**Task details**
Look through the records below for the line with "U11: NOR CD4001" and the line with "U19: NAND 74HC132", then return those lines and all lines between, exactly.

**Study material**
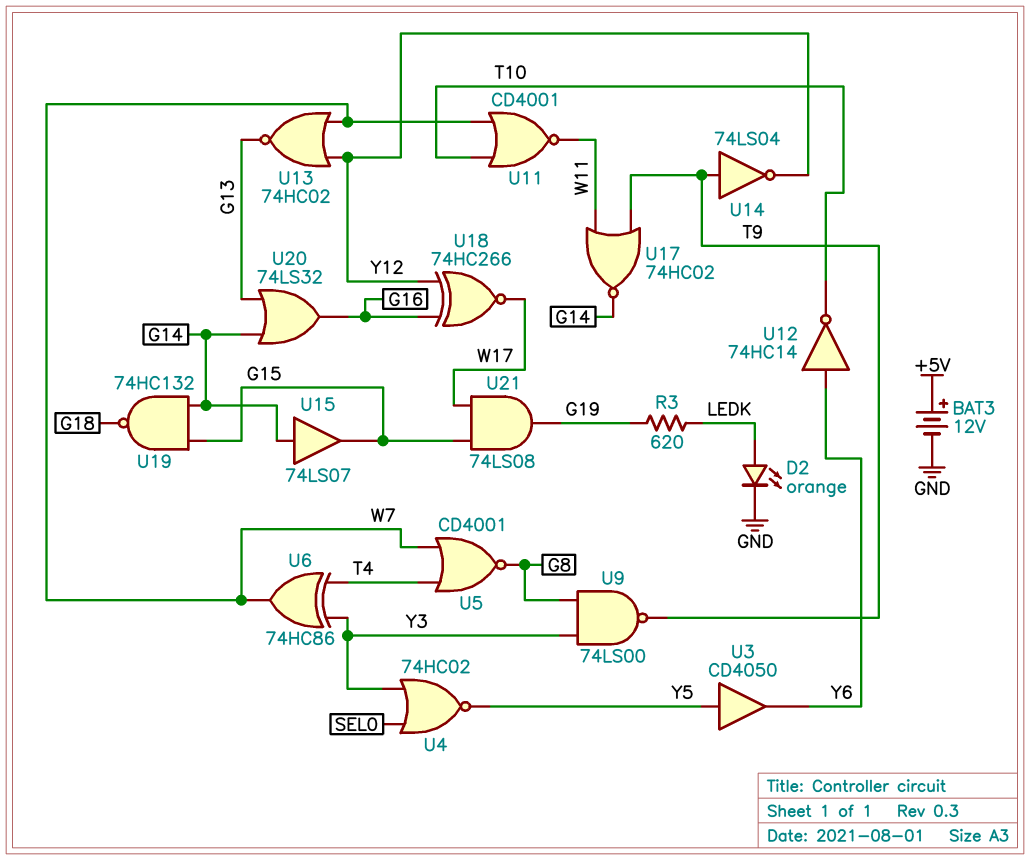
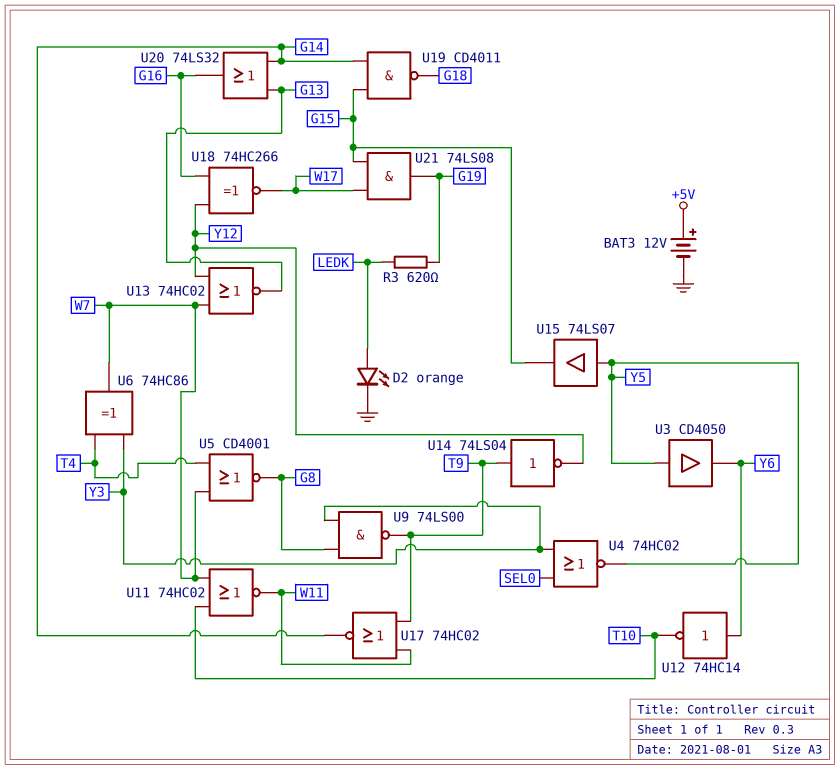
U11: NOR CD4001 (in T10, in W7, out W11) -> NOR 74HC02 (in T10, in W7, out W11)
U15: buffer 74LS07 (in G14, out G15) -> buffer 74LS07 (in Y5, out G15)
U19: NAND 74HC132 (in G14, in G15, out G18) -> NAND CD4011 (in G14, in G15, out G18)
* * *
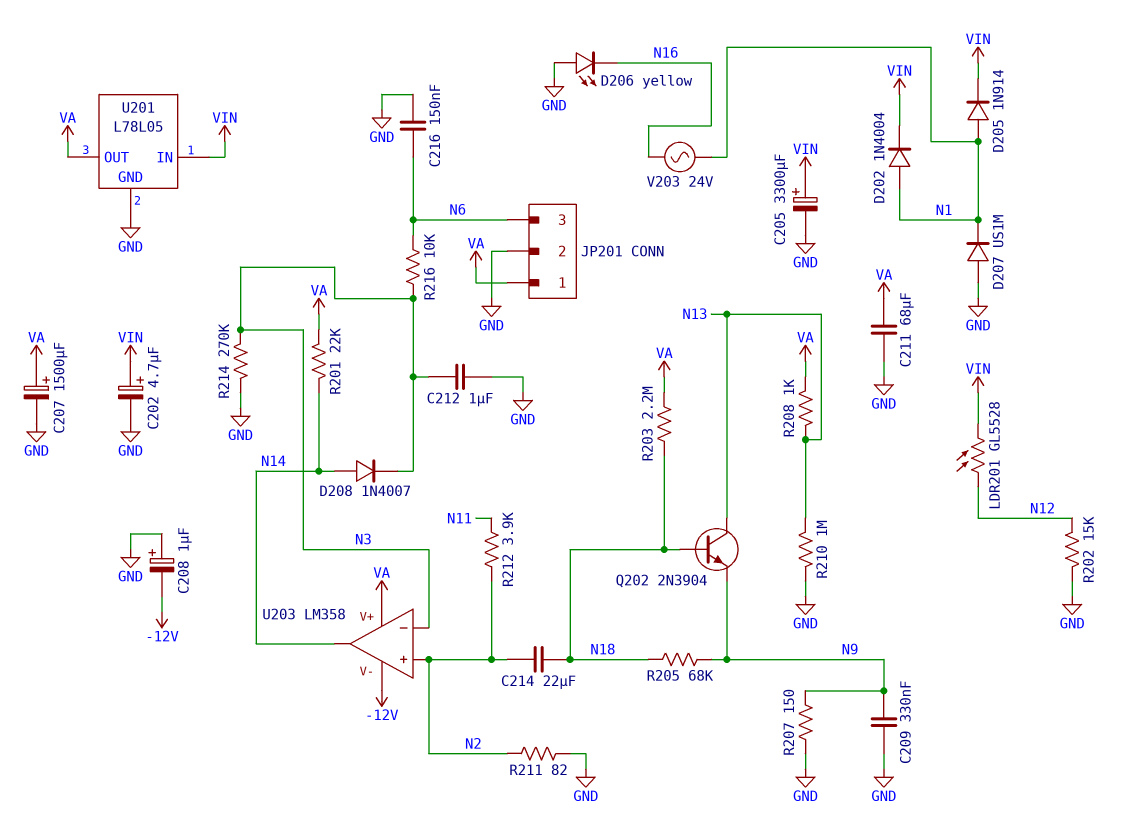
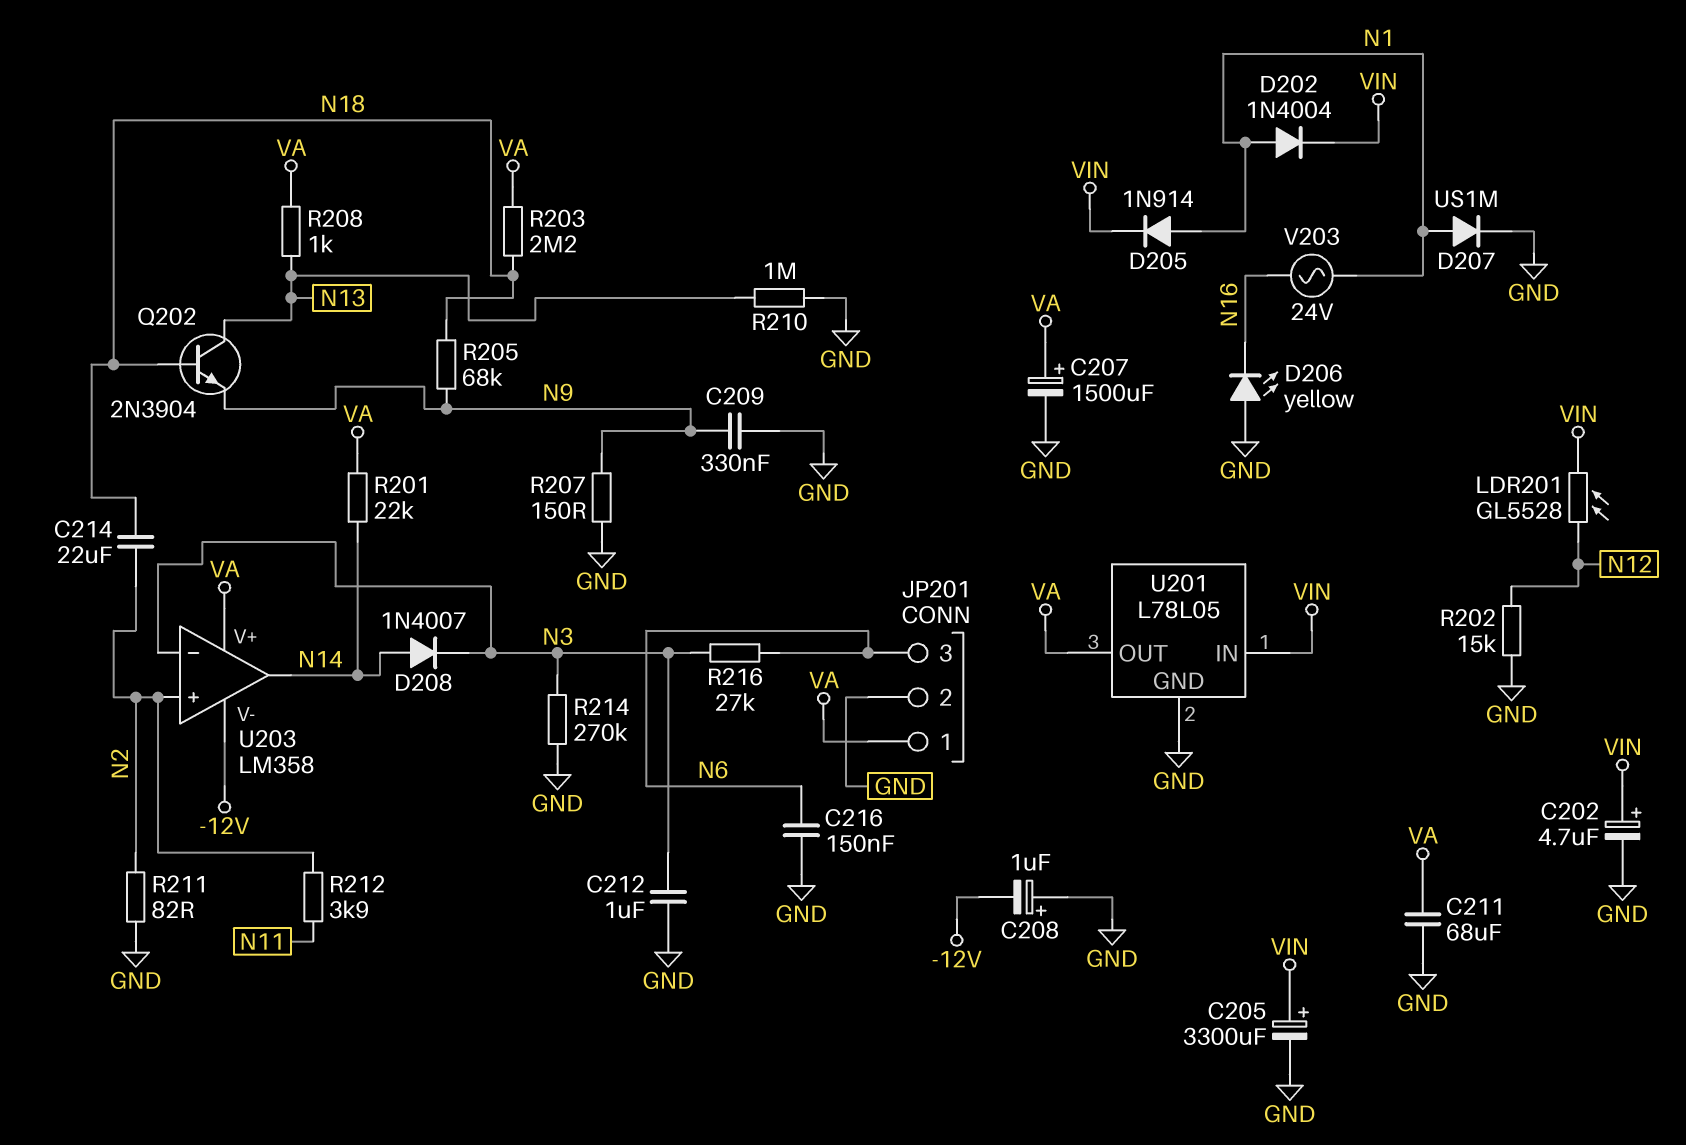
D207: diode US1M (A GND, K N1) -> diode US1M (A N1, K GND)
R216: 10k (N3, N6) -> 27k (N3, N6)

**Solution**
U11: NOR CD4001 (in T10, in W7, out W11) -> NOR 74HC02 (in T10, in W7, out W11)
U15: buffer 74LS07 (in G14, out G15) -> buffer 74LS07 (in Y5, out G15)
U19: NAND 74HC132 (in G14, in G15, out G18) -> NAND CD4011 (in G14, in G15, out G18)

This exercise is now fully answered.